Task to carry out>
The entries that follow should be reproduced exactly, with no images carried over.

[Scene images with change listings]
%%
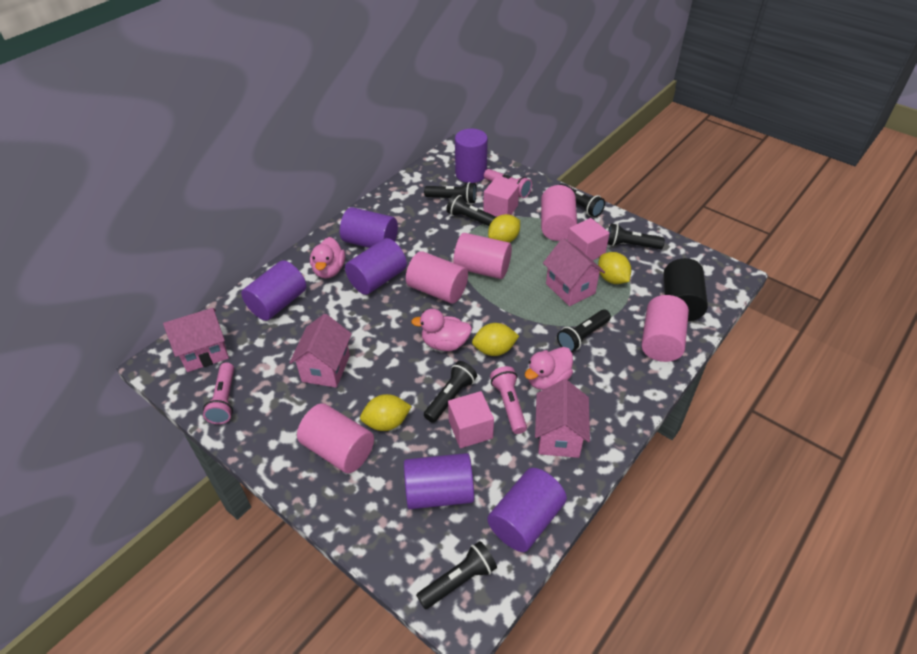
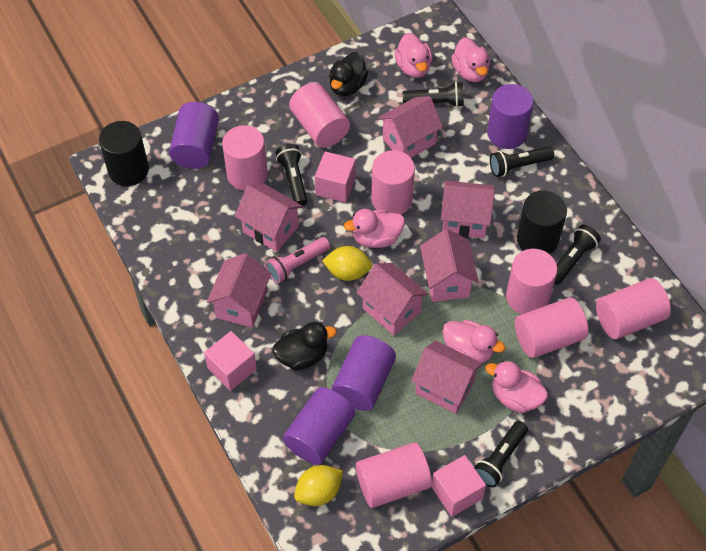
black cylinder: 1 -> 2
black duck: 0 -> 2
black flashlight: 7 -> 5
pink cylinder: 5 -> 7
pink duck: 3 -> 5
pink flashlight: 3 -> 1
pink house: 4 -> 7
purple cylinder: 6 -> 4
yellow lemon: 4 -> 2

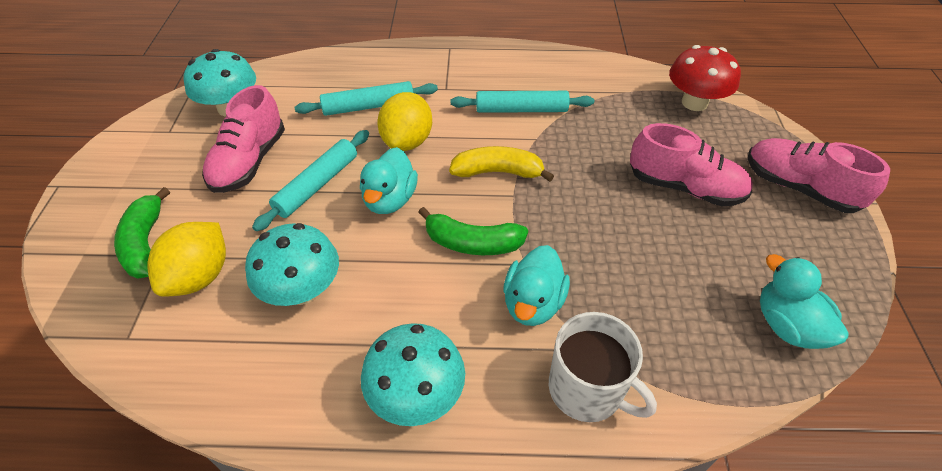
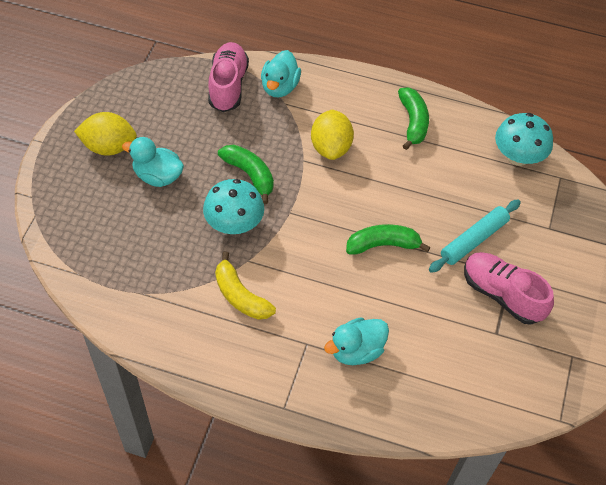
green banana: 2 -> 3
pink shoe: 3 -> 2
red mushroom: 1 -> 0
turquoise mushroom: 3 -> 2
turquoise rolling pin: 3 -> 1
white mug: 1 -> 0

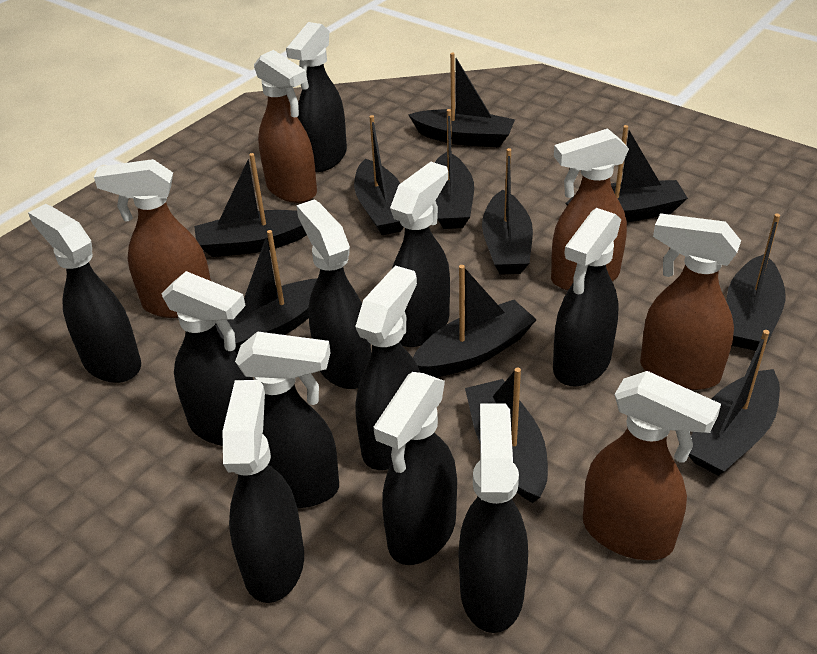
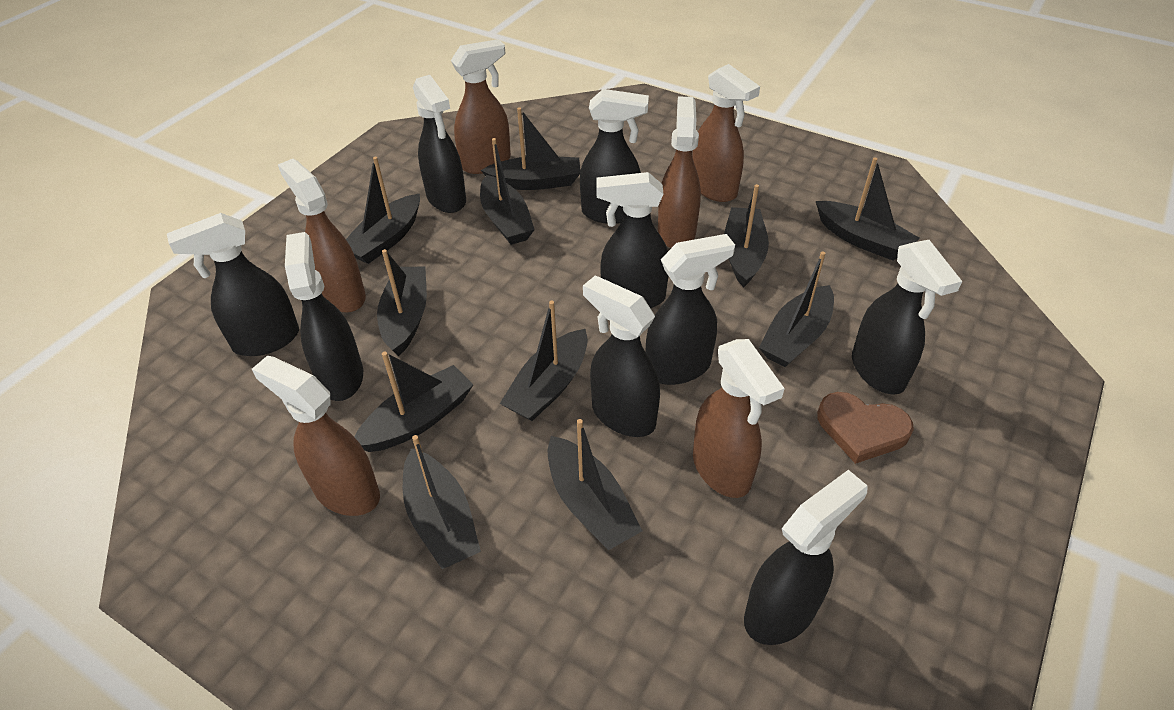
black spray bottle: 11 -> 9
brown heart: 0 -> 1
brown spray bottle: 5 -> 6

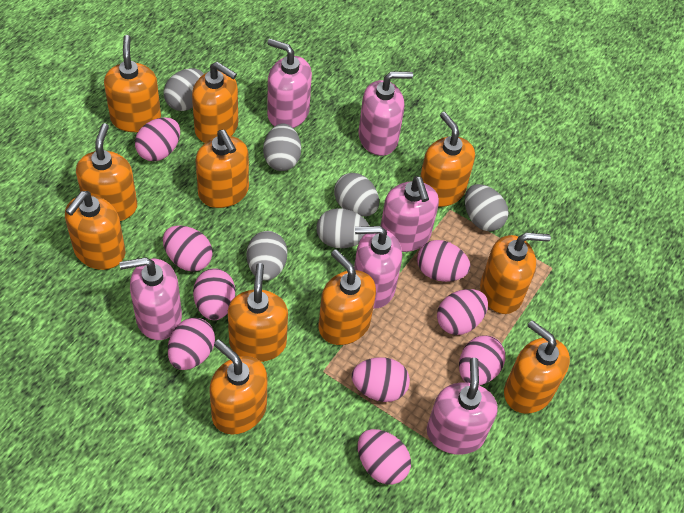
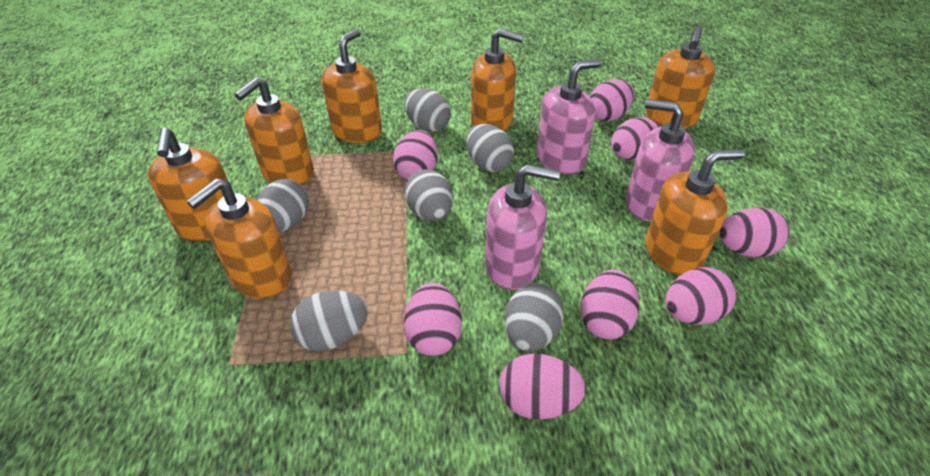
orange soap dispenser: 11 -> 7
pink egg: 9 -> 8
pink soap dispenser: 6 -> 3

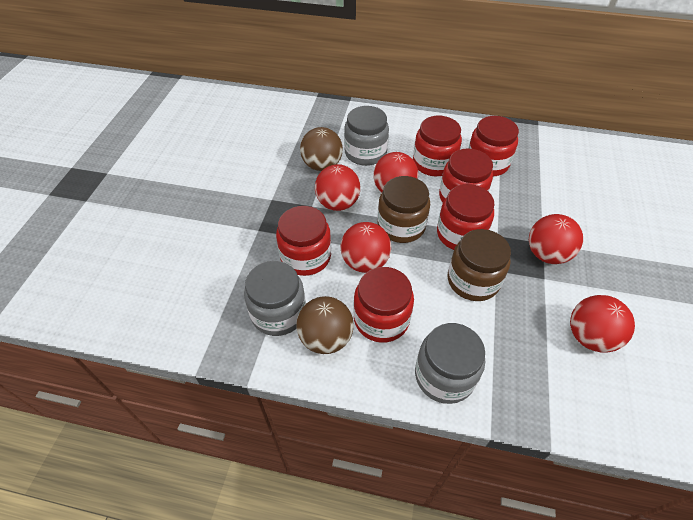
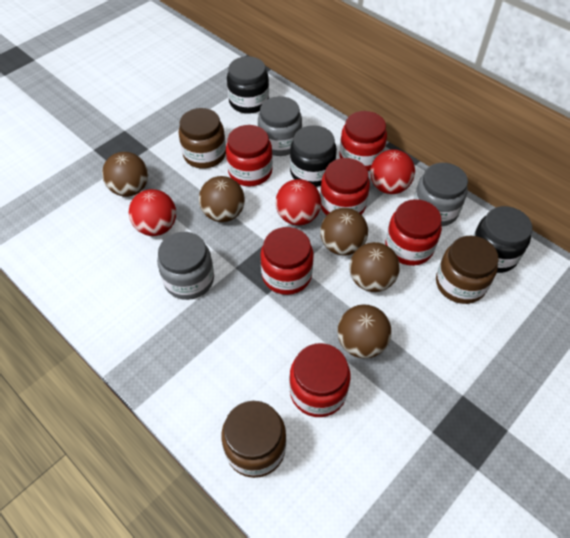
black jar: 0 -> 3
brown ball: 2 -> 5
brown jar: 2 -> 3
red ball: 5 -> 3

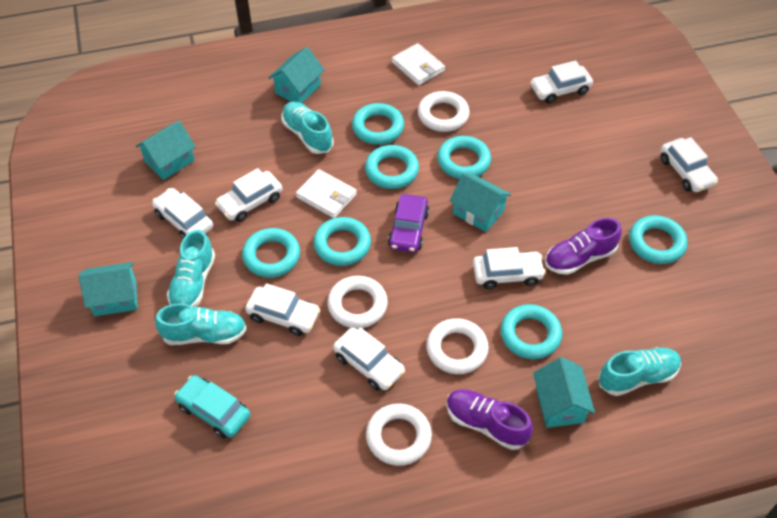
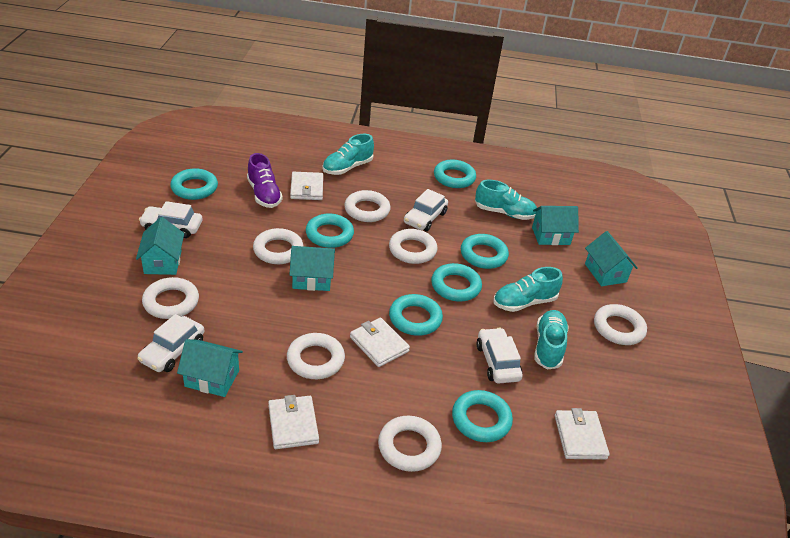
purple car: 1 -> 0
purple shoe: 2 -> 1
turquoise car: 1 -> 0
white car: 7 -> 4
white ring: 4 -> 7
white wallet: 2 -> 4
%%
Answer>
black cylinder: 1 -> 2
black duck: 0 -> 2
black flashlight: 7 -> 5
pink cylinder: 5 -> 7
pink duck: 3 -> 5
pink flashlight: 3 -> 1
pink house: 4 -> 7
purple cylinder: 6 -> 4
yellow lemon: 4 -> 2

green banana: 2 -> 3
pink shoe: 3 -> 2
red mushroom: 1 -> 0
turquoise mushroom: 3 -> 2
turquoise rolling pin: 3 -> 1
white mug: 1 -> 0

black spray bottle: 11 -> 9
brown heart: 0 -> 1
brown spray bottle: 5 -> 6

orange soap dispenser: 11 -> 7
pink egg: 9 -> 8
pink soap dispenser: 6 -> 3

black jar: 0 -> 3
brown ball: 2 -> 5
brown jar: 2 -> 3
red ball: 5 -> 3

purple car: 1 -> 0
purple shoe: 2 -> 1
turquoise car: 1 -> 0
white car: 7 -> 4
white ring: 4 -> 7
white wallet: 2 -> 4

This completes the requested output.